[Goal of the exercise] All that should be output is the block of lines below from the line with "orange ruler: 9 -> 7" to the line with "turquoise domino: 3 -> 5", both included, exactly as written.

[Object correspondence data]
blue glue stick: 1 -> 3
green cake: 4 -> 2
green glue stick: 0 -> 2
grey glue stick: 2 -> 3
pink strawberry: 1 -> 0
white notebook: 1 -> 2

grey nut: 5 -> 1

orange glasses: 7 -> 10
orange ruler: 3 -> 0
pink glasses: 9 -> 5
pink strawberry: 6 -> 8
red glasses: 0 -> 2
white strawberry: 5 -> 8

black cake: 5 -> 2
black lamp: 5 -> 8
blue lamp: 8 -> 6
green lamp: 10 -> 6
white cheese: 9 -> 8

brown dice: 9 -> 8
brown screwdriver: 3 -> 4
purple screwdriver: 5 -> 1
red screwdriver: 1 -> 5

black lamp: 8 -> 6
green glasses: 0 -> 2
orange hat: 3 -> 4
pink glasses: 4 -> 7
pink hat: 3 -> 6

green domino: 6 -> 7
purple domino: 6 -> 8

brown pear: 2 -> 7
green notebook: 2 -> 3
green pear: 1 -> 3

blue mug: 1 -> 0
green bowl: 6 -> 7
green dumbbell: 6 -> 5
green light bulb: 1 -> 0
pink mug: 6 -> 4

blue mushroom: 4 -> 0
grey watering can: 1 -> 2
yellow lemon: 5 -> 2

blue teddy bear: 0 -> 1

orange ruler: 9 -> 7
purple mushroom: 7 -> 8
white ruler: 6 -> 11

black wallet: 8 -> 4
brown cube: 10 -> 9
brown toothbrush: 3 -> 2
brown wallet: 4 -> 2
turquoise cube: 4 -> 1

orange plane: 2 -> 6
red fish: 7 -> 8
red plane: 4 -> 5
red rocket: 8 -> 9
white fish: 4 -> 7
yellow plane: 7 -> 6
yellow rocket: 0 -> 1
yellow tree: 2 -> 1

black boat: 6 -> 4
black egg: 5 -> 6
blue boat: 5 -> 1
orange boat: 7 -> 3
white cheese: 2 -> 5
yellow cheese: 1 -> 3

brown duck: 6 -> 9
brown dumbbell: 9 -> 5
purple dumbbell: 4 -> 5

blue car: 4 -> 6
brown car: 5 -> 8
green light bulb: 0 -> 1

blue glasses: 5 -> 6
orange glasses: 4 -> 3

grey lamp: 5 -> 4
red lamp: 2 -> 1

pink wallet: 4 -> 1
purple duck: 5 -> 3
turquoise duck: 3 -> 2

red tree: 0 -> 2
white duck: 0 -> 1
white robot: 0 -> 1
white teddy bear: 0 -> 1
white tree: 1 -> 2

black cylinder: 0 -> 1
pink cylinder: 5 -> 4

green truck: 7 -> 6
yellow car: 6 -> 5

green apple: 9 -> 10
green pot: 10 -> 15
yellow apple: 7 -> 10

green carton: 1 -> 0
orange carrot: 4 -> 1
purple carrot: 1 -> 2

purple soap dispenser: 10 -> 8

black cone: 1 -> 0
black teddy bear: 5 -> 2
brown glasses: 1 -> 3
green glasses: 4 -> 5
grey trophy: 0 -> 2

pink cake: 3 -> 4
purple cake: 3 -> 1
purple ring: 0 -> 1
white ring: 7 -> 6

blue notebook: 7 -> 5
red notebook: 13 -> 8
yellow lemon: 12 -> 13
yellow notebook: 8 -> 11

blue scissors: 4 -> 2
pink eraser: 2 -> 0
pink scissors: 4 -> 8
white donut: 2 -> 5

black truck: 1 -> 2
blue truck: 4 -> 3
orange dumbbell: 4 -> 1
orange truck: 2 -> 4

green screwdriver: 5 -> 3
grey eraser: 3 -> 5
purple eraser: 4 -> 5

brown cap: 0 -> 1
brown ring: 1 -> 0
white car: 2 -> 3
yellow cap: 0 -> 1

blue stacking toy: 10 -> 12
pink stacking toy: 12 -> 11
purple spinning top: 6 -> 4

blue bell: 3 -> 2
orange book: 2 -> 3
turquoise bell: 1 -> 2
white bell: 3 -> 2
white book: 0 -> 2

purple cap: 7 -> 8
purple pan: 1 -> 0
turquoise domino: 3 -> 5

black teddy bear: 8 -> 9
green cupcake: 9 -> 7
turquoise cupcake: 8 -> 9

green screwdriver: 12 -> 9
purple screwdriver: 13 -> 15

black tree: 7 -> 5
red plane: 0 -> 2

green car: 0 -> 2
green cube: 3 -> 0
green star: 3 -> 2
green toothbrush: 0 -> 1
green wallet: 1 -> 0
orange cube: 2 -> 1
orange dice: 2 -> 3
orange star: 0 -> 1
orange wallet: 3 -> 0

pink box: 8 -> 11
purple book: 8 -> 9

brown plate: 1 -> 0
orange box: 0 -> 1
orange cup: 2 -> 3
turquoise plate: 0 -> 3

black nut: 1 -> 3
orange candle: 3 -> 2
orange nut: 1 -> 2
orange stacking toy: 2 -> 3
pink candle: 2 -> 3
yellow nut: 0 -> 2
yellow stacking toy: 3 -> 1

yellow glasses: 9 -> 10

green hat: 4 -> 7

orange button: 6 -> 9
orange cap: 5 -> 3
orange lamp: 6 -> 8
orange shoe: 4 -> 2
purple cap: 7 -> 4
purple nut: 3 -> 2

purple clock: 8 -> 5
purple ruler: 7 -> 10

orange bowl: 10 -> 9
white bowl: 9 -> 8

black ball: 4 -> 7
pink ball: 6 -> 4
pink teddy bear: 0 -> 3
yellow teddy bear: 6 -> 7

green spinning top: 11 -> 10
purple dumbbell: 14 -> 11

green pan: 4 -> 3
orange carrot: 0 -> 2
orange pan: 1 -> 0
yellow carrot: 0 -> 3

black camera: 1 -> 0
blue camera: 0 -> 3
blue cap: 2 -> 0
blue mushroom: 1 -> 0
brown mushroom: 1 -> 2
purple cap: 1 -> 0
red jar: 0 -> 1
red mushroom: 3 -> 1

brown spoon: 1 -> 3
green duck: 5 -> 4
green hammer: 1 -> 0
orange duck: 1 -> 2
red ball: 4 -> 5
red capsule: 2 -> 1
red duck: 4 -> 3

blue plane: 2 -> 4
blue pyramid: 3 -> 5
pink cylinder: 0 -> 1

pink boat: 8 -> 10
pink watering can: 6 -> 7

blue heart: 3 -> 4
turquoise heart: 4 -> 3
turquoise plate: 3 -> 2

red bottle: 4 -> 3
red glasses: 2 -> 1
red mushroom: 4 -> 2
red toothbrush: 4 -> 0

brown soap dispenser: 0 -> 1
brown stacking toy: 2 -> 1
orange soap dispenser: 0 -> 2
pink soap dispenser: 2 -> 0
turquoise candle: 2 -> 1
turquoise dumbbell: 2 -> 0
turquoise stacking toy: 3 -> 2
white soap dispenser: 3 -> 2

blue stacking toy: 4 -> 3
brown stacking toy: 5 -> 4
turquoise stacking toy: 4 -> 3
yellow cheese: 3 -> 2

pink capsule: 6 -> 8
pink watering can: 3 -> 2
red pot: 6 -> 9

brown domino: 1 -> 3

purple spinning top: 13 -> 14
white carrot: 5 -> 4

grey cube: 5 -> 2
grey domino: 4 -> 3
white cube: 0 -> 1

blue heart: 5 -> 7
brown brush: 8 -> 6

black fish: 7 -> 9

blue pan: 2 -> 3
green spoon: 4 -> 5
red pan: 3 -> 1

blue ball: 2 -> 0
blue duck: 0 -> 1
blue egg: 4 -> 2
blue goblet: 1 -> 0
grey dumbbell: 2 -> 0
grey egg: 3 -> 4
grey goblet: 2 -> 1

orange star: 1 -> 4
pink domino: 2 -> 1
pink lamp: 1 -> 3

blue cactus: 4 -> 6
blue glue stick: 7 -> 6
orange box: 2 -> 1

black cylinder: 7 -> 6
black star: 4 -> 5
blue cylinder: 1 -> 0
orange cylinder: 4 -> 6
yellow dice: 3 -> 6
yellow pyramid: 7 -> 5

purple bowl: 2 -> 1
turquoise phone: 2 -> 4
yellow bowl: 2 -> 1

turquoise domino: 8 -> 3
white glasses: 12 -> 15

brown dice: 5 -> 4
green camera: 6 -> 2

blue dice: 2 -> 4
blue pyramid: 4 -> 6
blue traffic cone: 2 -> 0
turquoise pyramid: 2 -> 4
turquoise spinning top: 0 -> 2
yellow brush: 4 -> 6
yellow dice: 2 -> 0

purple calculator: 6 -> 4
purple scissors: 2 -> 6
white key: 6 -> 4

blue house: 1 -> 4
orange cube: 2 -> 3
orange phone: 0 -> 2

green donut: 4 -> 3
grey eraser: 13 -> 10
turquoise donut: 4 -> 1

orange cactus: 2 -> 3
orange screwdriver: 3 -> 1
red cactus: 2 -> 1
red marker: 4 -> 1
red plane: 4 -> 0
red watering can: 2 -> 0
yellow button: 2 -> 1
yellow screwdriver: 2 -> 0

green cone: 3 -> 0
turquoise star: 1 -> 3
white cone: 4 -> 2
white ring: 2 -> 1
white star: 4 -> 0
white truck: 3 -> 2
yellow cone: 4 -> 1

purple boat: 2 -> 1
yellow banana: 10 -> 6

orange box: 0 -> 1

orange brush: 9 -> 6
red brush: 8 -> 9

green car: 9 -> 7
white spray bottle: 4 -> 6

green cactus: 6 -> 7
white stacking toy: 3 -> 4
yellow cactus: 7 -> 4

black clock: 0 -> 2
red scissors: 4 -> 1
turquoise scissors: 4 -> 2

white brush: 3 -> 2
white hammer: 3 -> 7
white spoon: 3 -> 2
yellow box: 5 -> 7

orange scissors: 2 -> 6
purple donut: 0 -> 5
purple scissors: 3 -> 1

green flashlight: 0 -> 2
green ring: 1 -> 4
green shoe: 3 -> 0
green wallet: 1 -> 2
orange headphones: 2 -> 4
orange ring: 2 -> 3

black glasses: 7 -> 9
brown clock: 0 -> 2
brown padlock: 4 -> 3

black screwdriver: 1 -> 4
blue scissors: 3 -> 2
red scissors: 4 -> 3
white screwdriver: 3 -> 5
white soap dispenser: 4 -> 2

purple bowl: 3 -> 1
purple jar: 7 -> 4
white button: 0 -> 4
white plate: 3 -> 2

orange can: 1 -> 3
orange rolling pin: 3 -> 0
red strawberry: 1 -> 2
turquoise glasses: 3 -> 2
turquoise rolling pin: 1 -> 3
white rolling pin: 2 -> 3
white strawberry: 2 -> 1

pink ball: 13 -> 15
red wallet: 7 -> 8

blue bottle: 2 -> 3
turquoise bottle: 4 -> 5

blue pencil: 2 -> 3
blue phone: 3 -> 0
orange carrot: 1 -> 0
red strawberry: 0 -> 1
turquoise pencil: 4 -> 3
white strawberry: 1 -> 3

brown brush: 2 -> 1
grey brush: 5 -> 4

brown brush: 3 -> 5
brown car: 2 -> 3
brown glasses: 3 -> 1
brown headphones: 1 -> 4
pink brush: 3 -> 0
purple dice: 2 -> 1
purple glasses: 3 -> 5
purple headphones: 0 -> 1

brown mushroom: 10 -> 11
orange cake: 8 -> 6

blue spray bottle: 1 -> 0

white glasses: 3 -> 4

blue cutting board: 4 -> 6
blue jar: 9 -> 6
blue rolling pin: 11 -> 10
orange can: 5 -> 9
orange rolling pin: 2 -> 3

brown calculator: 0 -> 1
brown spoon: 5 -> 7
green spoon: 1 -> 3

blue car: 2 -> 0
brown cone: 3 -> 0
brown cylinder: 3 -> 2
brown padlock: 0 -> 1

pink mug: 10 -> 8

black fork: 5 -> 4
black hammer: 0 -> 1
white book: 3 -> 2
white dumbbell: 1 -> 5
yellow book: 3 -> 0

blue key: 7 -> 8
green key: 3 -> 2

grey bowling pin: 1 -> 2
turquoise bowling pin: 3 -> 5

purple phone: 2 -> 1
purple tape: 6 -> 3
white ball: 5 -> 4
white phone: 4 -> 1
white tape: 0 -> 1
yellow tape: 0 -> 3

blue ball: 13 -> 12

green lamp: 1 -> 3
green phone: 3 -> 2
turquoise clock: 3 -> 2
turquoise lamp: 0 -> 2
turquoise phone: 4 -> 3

[Result below]
orange ruler: 9 -> 7
purple mushroom: 7 -> 8
white ruler: 6 -> 11

black wallet: 8 -> 4
brown cube: 10 -> 9
brown toothbrush: 3 -> 2
brown wallet: 4 -> 2
turquoise cube: 4 -> 1

orange plane: 2 -> 6
red fish: 7 -> 8
red plane: 4 -> 5
red rocket: 8 -> 9
white fish: 4 -> 7
yellow plane: 7 -> 6
yellow rocket: 0 -> 1
yellow tree: 2 -> 1

black boat: 6 -> 4
black egg: 5 -> 6
blue boat: 5 -> 1
orange boat: 7 -> 3
white cheese: 2 -> 5
yellow cheese: 1 -> 3

brown duck: 6 -> 9
brown dumbbell: 9 -> 5
purple dumbbell: 4 -> 5

blue car: 4 -> 6
brown car: 5 -> 8
green light bulb: 0 -> 1

blue glasses: 5 -> 6
orange glasses: 4 -> 3

grey lamp: 5 -> 4
red lamp: 2 -> 1

pink wallet: 4 -> 1
purple duck: 5 -> 3
turquoise duck: 3 -> 2

red tree: 0 -> 2
white duck: 0 -> 1
white robot: 0 -> 1
white teddy bear: 0 -> 1
white tree: 1 -> 2

black cylinder: 0 -> 1
pink cylinder: 5 -> 4

green truck: 7 -> 6
yellow car: 6 -> 5

green apple: 9 -> 10
green pot: 10 -> 15
yellow apple: 7 -> 10

green carton: 1 -> 0
orange carrot: 4 -> 1
purple carrot: 1 -> 2

purple soap dispenser: 10 -> 8

black cone: 1 -> 0
black teddy bear: 5 -> 2
brown glasses: 1 -> 3
green glasses: 4 -> 5
grey trophy: 0 -> 2

pink cake: 3 -> 4
purple cake: 3 -> 1
purple ring: 0 -> 1
white ring: 7 -> 6

blue notebook: 7 -> 5
red notebook: 13 -> 8
yellow lemon: 12 -> 13
yellow notebook: 8 -> 11

blue scissors: 4 -> 2
pink eraser: 2 -> 0
pink scissors: 4 -> 8
white donut: 2 -> 5

black truck: 1 -> 2
blue truck: 4 -> 3
orange dumbbell: 4 -> 1
orange truck: 2 -> 4

green screwdriver: 5 -> 3
grey eraser: 3 -> 5
purple eraser: 4 -> 5

brown cap: 0 -> 1
brown ring: 1 -> 0
white car: 2 -> 3
yellow cap: 0 -> 1

blue stacking toy: 10 -> 12
pink stacking toy: 12 -> 11
purple spinning top: 6 -> 4

blue bell: 3 -> 2
orange book: 2 -> 3
turquoise bell: 1 -> 2
white bell: 3 -> 2
white book: 0 -> 2

purple cap: 7 -> 8
purple pan: 1 -> 0
turquoise domino: 3 -> 5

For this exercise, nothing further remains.